Copy out each line of the listing that has the word "pixel" in it.

━━━━━ Rows

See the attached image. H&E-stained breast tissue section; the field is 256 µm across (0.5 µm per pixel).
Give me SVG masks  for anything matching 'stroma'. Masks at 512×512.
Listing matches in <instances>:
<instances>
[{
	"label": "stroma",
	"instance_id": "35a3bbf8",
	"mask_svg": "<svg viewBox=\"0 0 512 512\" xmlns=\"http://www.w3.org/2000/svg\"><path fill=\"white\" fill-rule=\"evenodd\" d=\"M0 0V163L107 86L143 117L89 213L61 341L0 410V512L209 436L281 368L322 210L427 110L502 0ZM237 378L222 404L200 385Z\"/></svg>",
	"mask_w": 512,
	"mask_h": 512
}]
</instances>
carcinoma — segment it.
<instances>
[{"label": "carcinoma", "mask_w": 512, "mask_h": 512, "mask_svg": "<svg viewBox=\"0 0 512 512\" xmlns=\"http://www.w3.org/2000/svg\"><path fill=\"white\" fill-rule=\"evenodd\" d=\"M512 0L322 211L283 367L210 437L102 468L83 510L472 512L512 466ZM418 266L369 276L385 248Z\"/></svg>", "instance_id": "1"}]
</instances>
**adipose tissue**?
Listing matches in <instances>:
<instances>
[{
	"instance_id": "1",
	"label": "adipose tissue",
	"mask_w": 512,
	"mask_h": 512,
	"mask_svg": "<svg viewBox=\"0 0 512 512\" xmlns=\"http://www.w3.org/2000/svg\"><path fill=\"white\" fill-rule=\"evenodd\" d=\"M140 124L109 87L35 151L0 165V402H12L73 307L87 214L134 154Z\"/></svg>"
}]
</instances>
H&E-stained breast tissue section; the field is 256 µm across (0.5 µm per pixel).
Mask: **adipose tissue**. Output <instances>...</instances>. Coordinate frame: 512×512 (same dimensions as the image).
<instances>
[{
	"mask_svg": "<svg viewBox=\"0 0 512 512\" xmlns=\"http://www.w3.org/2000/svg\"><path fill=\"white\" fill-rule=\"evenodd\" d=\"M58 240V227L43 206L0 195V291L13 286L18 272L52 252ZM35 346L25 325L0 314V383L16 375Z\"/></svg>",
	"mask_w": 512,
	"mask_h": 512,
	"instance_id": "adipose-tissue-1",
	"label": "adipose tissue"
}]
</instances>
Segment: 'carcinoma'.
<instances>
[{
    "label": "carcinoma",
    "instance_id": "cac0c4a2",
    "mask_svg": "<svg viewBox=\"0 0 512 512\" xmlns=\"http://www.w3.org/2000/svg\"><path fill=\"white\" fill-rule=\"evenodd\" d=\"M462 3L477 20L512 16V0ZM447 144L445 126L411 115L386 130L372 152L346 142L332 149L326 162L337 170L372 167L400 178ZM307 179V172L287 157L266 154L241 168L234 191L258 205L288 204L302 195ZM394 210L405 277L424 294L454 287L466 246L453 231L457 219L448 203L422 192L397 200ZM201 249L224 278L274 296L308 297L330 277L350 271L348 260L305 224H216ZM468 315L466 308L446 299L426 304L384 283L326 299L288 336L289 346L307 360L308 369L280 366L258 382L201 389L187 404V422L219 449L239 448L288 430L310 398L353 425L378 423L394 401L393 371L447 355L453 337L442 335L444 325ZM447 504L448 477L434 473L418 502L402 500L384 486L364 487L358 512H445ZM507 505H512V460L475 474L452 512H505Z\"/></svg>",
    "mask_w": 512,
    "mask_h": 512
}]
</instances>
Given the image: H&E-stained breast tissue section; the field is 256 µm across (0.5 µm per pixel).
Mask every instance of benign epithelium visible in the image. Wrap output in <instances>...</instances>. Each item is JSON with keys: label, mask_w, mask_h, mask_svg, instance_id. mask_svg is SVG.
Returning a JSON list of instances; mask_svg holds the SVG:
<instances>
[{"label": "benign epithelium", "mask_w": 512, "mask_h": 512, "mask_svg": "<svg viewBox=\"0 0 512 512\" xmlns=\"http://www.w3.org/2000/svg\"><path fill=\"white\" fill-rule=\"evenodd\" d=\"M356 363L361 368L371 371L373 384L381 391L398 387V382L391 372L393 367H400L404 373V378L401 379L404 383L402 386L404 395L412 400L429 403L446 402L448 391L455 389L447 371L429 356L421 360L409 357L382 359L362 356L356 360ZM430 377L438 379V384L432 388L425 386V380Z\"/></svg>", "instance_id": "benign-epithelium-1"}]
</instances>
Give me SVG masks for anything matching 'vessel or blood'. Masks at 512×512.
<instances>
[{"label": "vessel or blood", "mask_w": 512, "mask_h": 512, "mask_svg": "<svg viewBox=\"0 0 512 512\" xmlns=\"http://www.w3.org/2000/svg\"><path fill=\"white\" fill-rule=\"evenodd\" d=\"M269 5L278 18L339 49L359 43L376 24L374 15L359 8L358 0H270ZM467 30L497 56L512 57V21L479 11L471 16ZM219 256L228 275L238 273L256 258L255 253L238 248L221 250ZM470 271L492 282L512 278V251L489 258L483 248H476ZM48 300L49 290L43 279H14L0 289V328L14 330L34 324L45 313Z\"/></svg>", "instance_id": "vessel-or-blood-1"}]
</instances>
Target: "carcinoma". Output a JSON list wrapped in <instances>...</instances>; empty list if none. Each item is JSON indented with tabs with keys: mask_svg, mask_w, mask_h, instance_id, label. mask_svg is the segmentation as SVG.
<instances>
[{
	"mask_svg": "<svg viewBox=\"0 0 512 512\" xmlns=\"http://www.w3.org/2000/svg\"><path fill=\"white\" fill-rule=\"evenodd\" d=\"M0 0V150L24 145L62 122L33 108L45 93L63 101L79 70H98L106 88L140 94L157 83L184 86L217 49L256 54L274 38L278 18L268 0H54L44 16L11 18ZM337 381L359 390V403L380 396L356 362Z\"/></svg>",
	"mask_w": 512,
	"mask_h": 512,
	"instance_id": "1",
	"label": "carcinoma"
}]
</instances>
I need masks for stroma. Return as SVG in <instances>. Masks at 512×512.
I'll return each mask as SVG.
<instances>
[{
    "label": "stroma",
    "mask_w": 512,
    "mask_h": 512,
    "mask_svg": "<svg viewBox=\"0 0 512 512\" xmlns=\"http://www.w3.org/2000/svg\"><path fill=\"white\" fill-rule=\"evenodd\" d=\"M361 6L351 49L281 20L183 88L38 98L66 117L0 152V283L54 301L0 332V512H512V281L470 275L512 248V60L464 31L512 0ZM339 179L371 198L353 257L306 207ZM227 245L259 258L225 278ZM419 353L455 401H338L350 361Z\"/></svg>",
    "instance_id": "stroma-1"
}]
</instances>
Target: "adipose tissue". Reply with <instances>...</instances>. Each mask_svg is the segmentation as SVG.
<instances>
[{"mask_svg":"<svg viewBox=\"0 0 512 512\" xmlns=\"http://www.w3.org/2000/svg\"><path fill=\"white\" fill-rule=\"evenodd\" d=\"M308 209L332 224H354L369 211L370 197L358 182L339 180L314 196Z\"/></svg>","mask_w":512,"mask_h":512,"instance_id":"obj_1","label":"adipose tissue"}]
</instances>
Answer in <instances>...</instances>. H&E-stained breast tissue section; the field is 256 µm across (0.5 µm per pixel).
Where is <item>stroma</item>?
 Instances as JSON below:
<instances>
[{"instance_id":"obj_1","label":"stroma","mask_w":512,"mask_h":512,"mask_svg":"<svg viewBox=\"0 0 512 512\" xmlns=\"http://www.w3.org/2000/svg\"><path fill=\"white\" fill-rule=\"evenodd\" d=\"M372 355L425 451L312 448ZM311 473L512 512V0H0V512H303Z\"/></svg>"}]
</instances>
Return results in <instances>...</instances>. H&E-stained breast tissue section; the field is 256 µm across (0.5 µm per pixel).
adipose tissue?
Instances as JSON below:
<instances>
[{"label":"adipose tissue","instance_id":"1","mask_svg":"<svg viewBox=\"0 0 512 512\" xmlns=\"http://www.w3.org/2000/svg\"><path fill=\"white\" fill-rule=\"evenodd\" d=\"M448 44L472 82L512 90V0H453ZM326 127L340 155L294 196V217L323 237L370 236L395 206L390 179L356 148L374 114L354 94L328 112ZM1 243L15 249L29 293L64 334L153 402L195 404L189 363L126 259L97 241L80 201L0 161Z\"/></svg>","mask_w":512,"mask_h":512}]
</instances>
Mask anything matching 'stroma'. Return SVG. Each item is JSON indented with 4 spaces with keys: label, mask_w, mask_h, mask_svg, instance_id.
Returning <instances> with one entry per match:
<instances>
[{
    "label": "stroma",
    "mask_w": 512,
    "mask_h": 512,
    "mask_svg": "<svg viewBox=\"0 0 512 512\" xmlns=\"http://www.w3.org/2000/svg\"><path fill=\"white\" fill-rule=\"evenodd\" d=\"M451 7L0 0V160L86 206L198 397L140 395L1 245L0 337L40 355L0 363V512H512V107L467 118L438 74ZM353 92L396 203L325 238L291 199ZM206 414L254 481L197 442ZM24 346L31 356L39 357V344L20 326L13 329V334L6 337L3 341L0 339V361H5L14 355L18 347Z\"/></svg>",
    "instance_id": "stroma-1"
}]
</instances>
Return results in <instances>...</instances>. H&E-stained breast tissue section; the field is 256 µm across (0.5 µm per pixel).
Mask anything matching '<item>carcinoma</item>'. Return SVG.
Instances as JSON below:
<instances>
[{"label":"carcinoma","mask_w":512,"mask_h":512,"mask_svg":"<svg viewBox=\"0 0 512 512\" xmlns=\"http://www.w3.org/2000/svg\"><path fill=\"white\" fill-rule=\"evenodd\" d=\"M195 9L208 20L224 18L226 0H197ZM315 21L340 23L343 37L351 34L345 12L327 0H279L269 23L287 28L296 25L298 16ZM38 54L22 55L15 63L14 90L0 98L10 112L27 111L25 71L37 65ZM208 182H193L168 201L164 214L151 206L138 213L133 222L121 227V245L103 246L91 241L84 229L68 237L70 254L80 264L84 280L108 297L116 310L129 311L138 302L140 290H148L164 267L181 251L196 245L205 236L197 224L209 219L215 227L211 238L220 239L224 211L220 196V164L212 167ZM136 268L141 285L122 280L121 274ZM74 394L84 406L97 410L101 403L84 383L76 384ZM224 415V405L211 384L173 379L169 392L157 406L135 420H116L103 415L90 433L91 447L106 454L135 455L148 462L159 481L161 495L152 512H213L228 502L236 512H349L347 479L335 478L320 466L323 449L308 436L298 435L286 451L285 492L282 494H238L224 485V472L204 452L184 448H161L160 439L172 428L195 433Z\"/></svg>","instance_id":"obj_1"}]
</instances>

━━━━━━━━━━

* [Solution to this problem]
See the attached image. H&E-stained breast tissue section; the field is 256 µm across (0.5 µm per pixel).
H&E-stained breast tissue section; the field is 256 µm across (0.5 µm per pixel).
Given the image: H&E-stained breast tissue section; the field is 256 µm across (0.5 µm per pixel).
Answer in <instances>...</instances>. H&E-stained breast tissue section; the field is 256 µm across (0.5 µm per pixel).
Return results in <instances>...</instances>. H&E-stained breast tissue section; the field is 256 µm across (0.5 µm per pixel).
Return results in <instances>...</instances>. H&E-stained breast tissue section; the field is 256 µm across (0.5 µm per pixel).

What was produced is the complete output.